→ DIRECTIONS FOR THIS TASK: Exact copies of all the lines below are needed, without the pictures.
RAW DATA Block Start
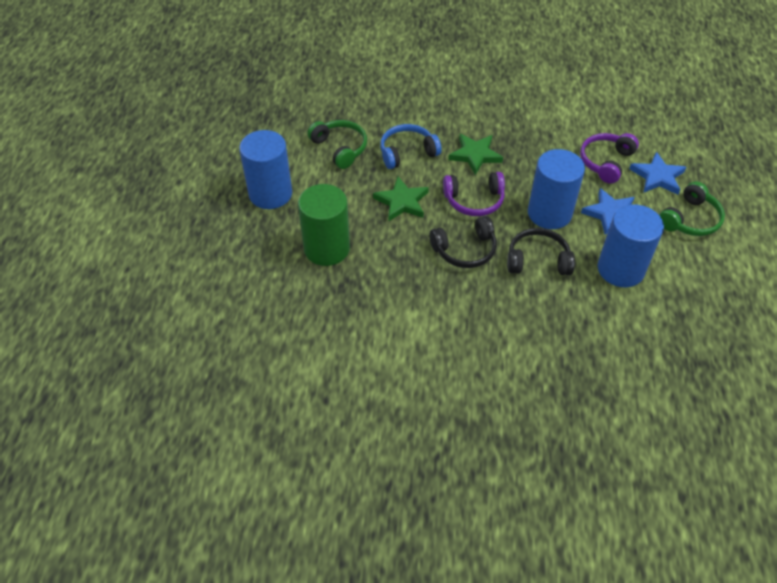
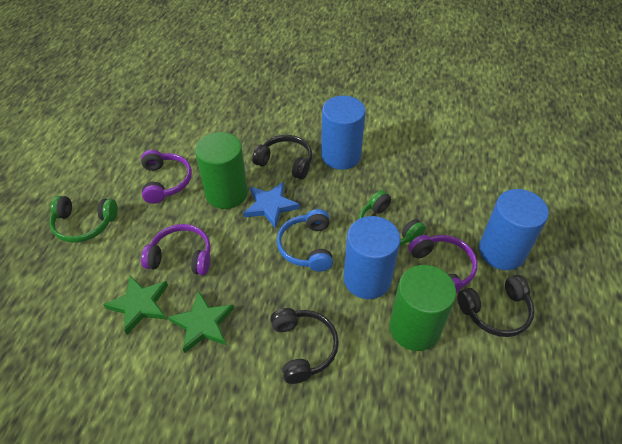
black headphones: 2 -> 3
blue star: 2 -> 1
green cylinder: 1 -> 2
purple headphones: 2 -> 3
RAW DATA Block End
→ RESULT OF THIS TASK:
black headphones: 2 -> 3
blue star: 2 -> 1
green cylinder: 1 -> 2
purple headphones: 2 -> 3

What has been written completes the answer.